**What the exercise asks:**
Pictures aside, reproduce exactly and only the lines below, starting at the one containing "- caja/azul 450, 226" and ending at the last line.

**Supplied information:**
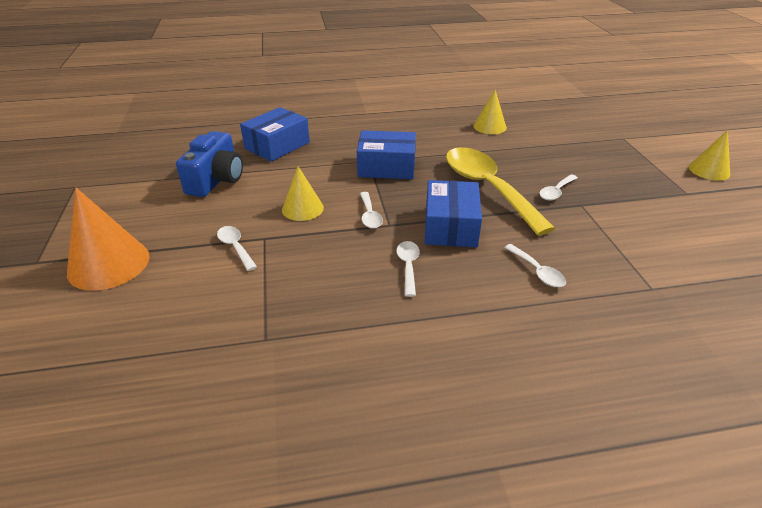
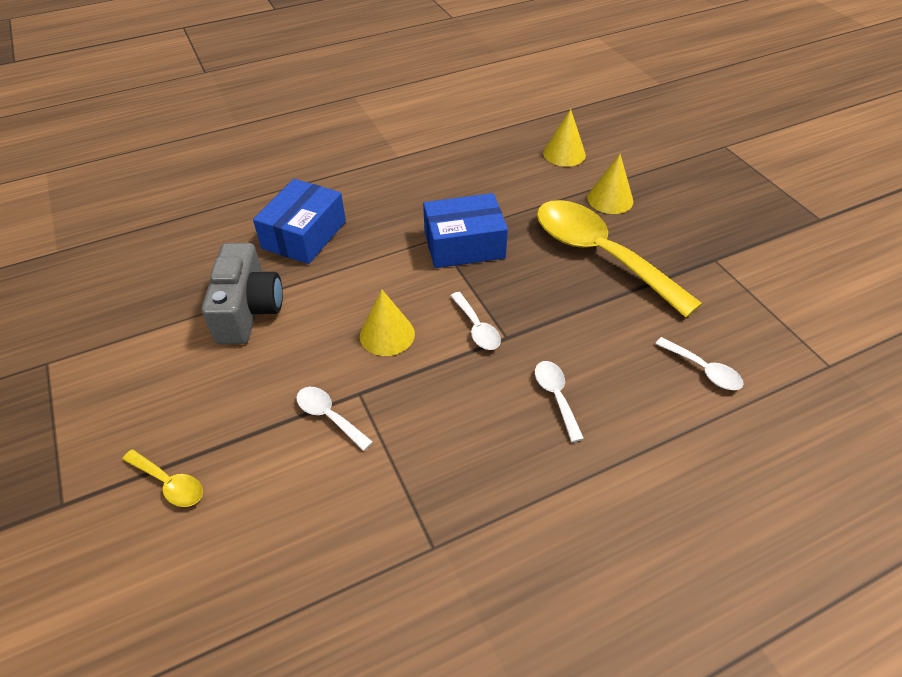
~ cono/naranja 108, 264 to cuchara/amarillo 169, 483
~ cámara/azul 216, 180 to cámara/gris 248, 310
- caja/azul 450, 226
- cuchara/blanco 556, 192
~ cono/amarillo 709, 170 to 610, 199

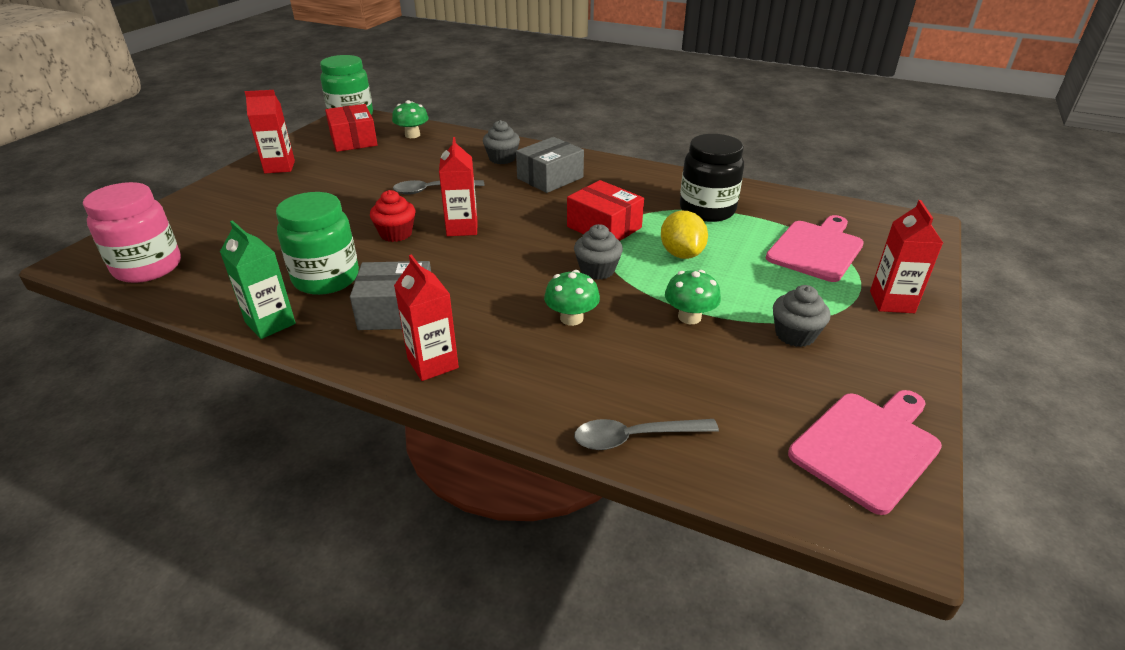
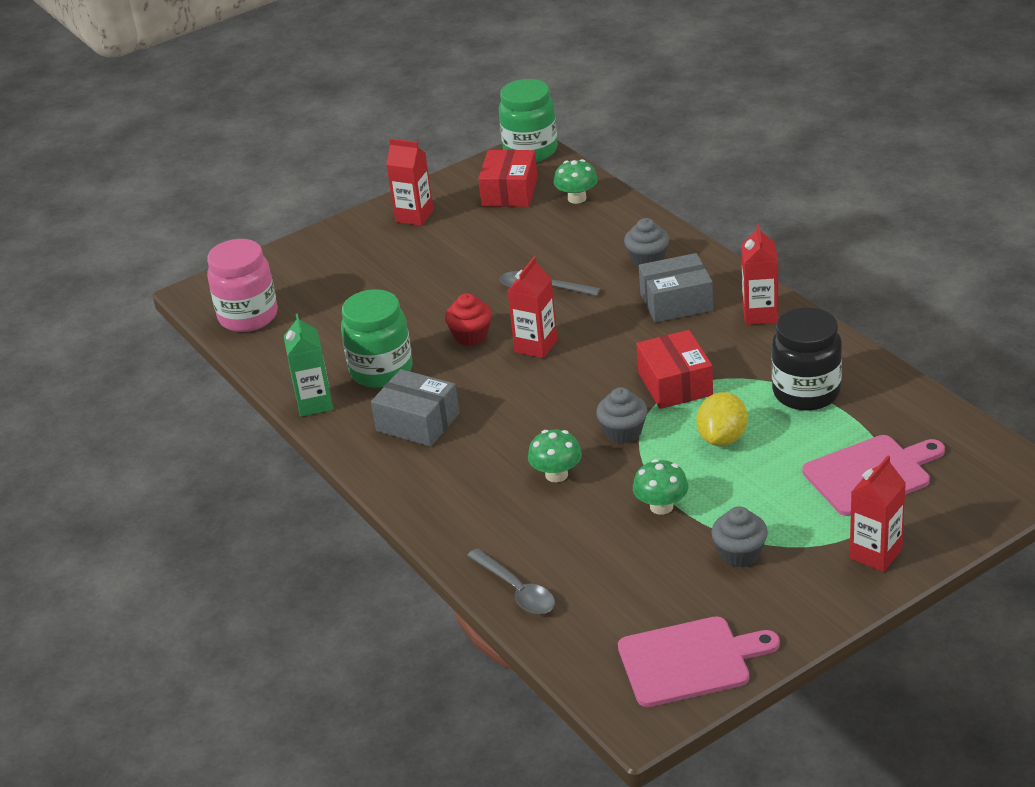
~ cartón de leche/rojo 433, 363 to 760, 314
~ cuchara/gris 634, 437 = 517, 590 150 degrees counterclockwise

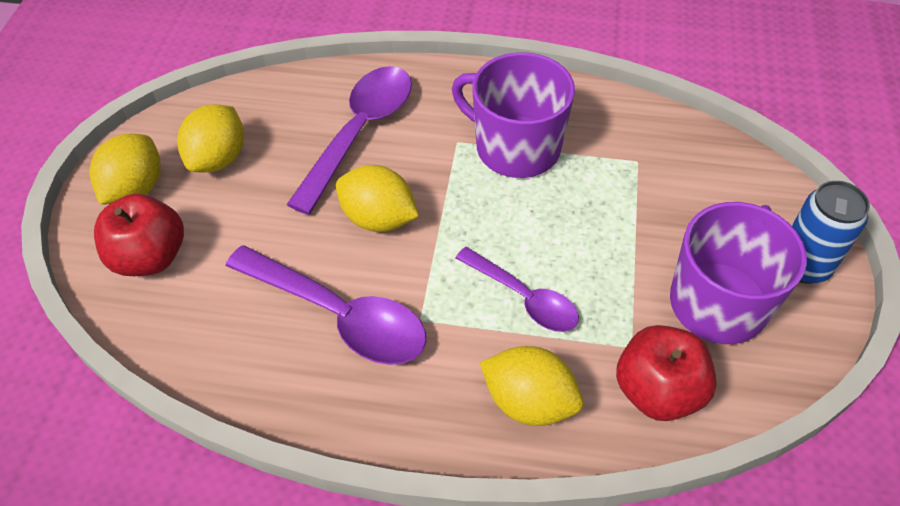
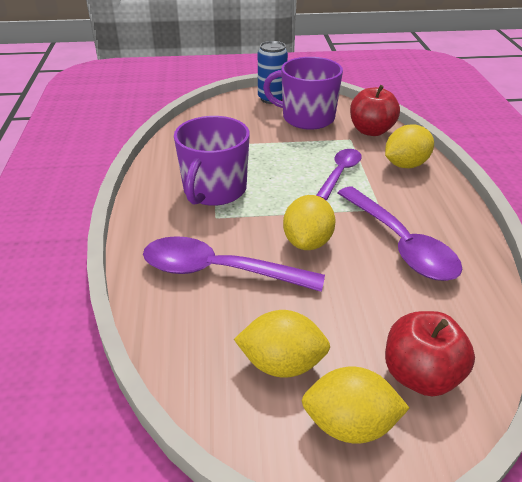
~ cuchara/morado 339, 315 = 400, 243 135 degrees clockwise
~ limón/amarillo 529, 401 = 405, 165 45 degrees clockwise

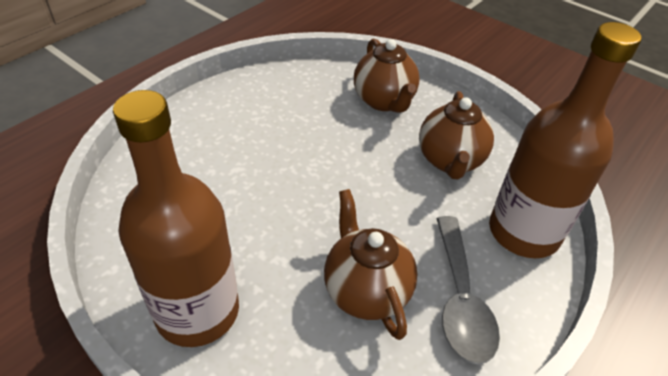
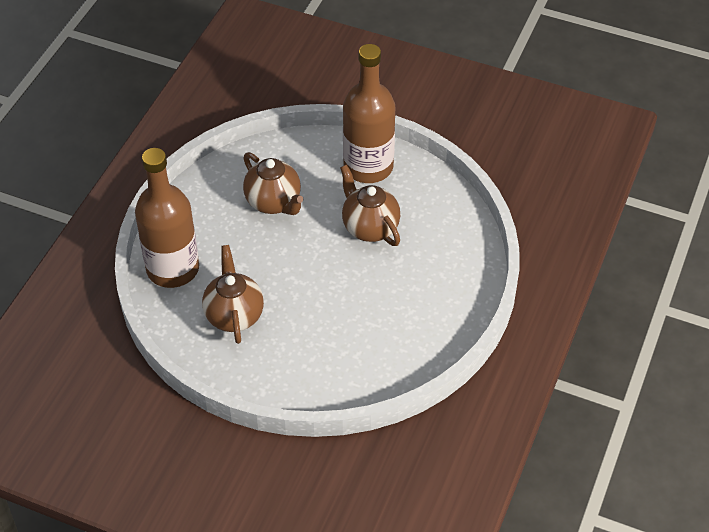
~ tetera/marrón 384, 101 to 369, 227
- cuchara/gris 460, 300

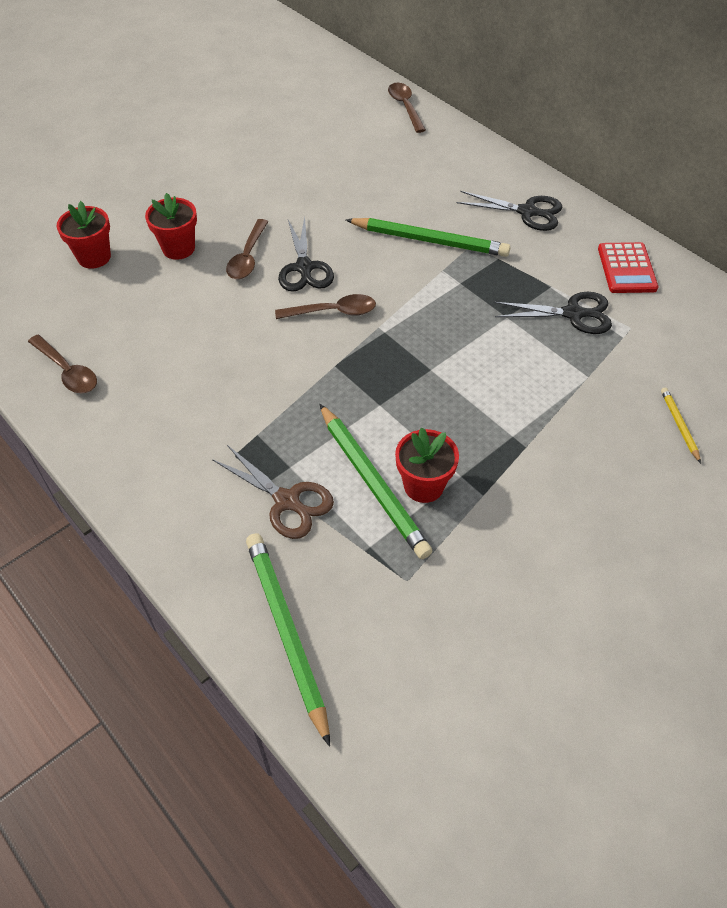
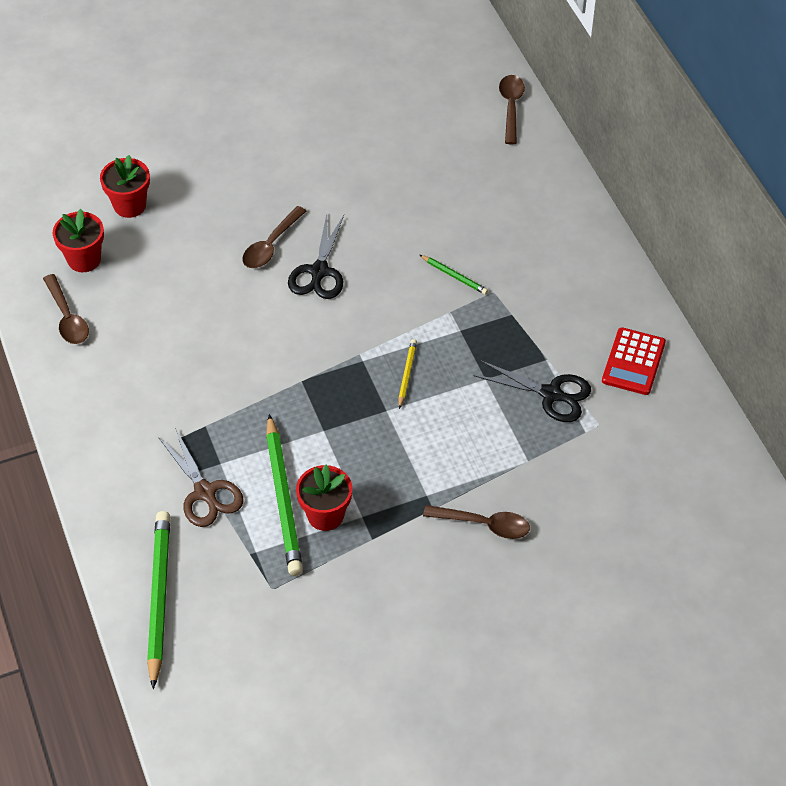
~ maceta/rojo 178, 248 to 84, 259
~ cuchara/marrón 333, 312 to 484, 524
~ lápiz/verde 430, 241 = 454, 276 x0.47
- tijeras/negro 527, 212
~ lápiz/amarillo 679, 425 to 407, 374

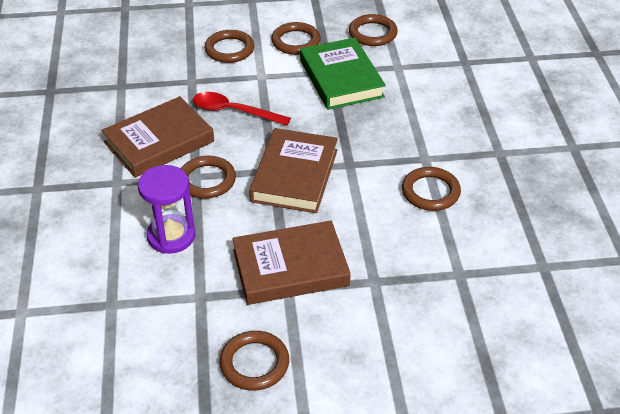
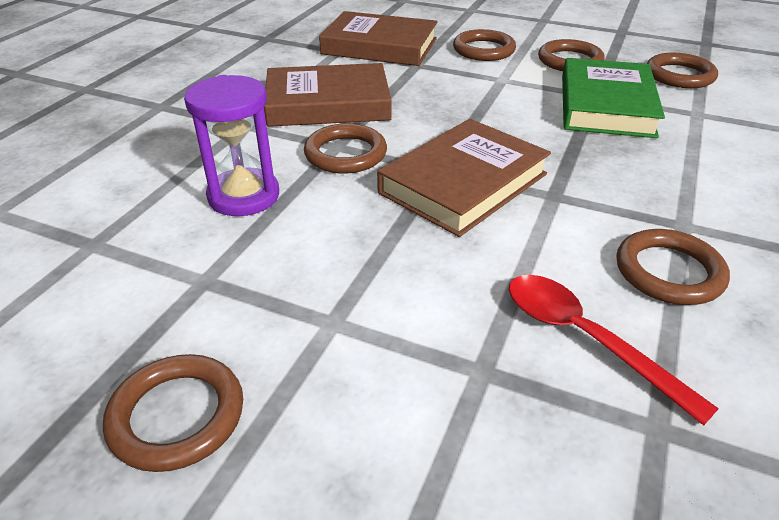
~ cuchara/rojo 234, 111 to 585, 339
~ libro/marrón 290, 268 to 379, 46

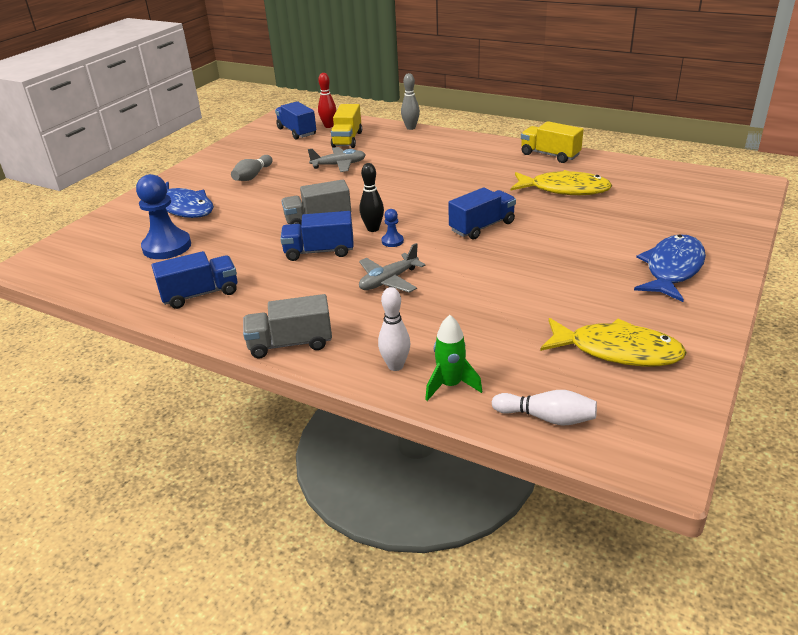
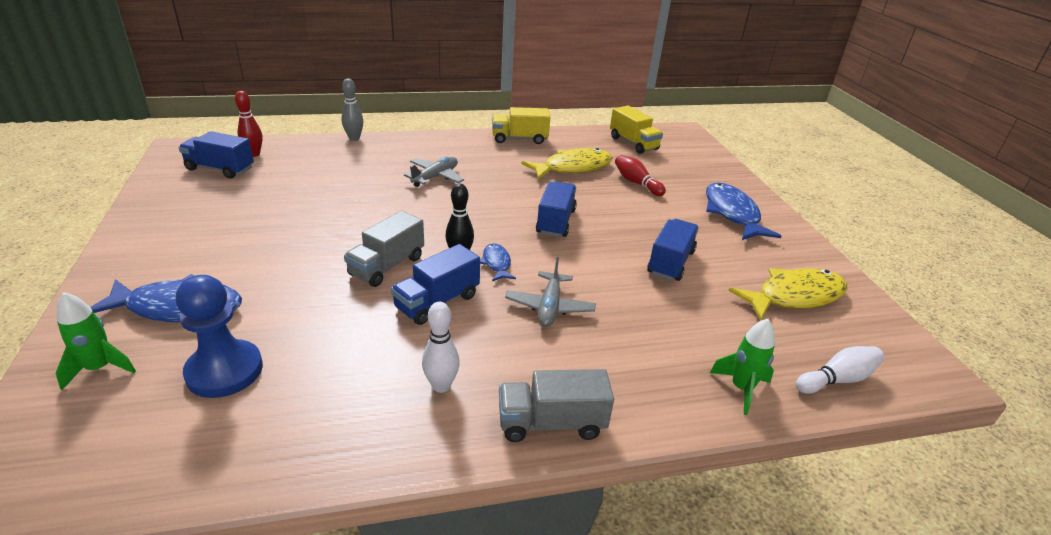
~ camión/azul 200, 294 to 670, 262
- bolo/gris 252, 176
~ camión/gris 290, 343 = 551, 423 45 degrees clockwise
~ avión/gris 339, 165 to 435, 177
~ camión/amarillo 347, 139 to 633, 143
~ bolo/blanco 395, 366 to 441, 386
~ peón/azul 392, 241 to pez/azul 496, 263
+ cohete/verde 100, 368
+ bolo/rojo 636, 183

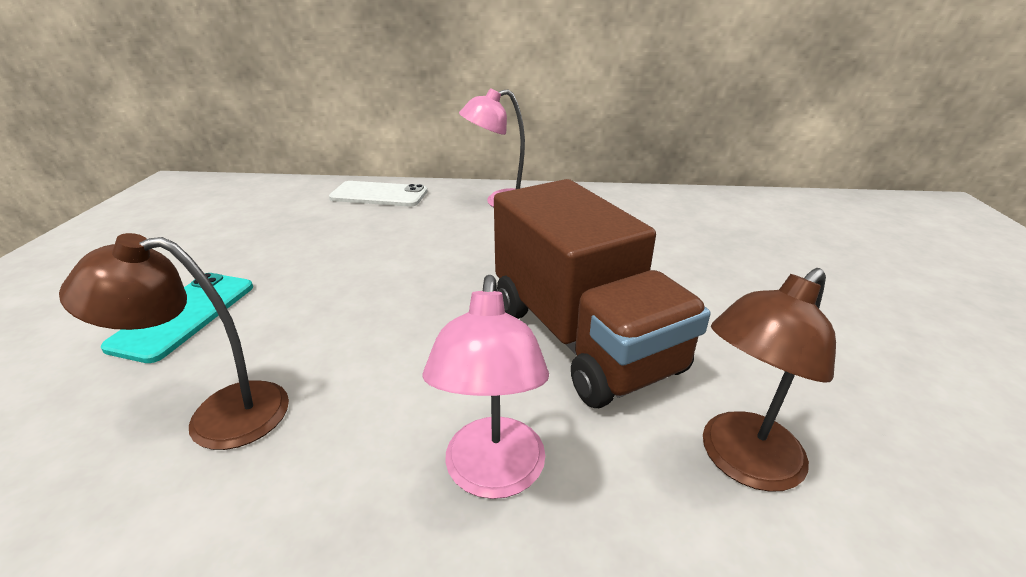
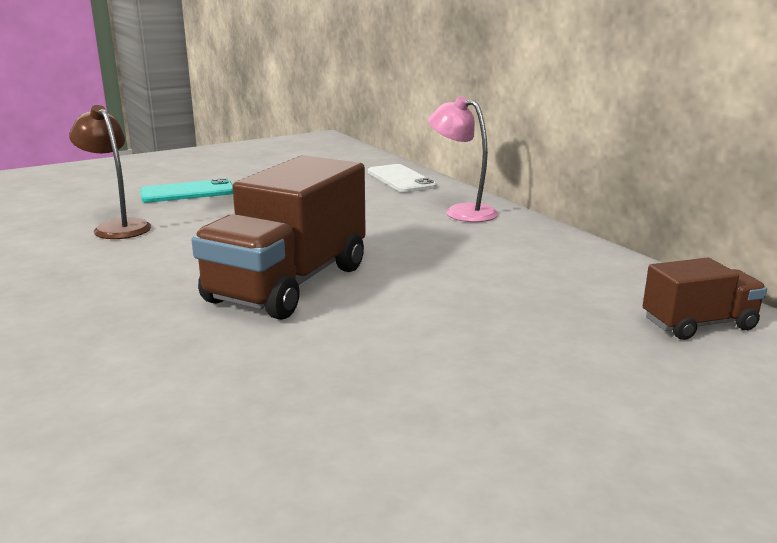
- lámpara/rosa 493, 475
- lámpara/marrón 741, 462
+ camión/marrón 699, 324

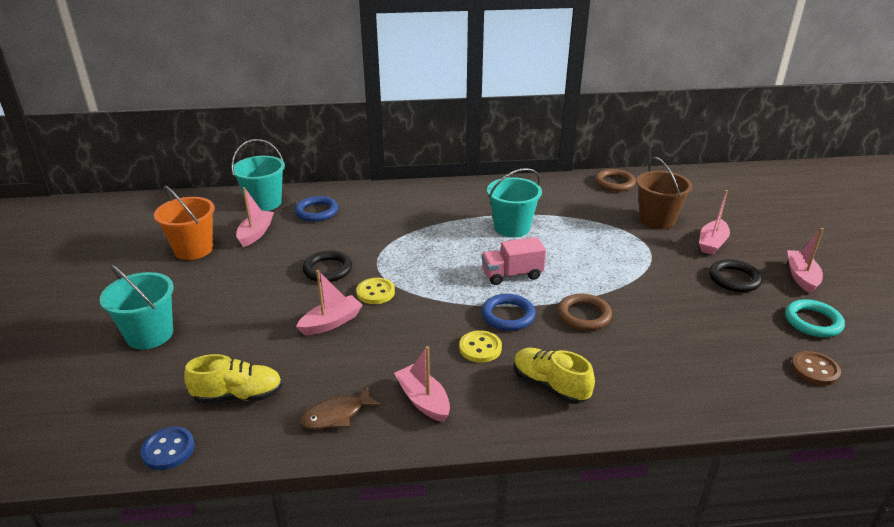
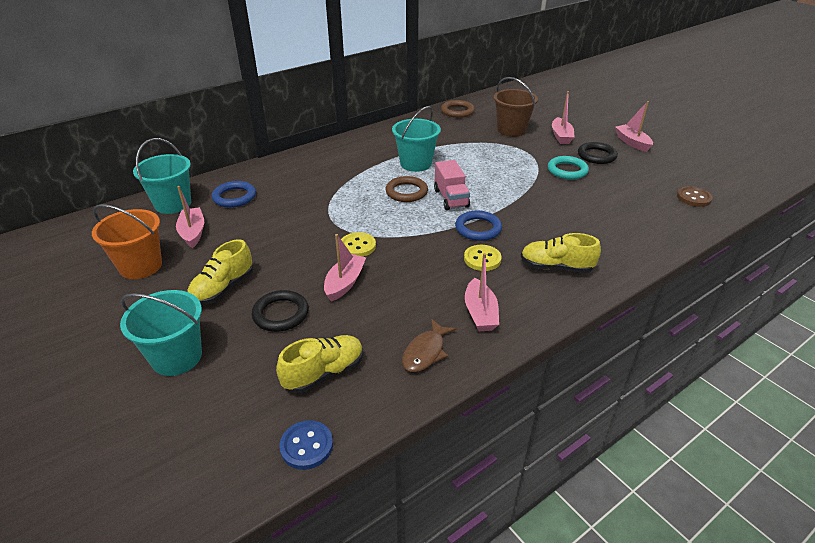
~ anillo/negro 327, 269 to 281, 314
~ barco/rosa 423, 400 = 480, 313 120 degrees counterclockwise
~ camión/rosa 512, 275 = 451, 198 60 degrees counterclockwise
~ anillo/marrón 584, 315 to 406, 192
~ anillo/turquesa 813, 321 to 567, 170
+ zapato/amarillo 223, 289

**Finished exercise:**
- caja/azul 450, 226
- cuchara/blanco 556, 192
~ cono/amarillo 709, 170 to 610, 199

~ cartón de leche/rojo 433, 363 to 760, 314
~ cuchara/gris 634, 437 = 517, 590 150 degrees counterclockwise

~ cuchara/morado 339, 315 = 400, 243 135 degrees clockwise
~ limón/amarillo 529, 401 = 405, 165 45 degrees clockwise

~ tetera/marrón 384, 101 to 369, 227
- cuchara/gris 460, 300

~ maceta/rojo 178, 248 to 84, 259
~ cuchara/marrón 333, 312 to 484, 524
~ lápiz/verde 430, 241 = 454, 276 x0.47
- tijeras/negro 527, 212
~ lápiz/amarillo 679, 425 to 407, 374

~ cuchara/rojo 234, 111 to 585, 339
~ libro/marrón 290, 268 to 379, 46

~ camión/azul 200, 294 to 670, 262
- bolo/gris 252, 176
~ camión/gris 290, 343 = 551, 423 45 degrees clockwise
~ avión/gris 339, 165 to 435, 177
~ camión/amarillo 347, 139 to 633, 143
~ bolo/blanco 395, 366 to 441, 386
~ peón/azul 392, 241 to pez/azul 496, 263
+ cohete/verde 100, 368
+ bolo/rojo 636, 183

- lámpara/rosa 493, 475
- lámpara/marrón 741, 462
+ camión/marrón 699, 324

~ anillo/negro 327, 269 to 281, 314
~ barco/rosa 423, 400 = 480, 313 120 degrees counterclockwise
~ camión/rosa 512, 275 = 451, 198 60 degrees counterclockwise
~ anillo/marrón 584, 315 to 406, 192
~ anillo/turquesa 813, 321 to 567, 170
+ zapato/amarillo 223, 289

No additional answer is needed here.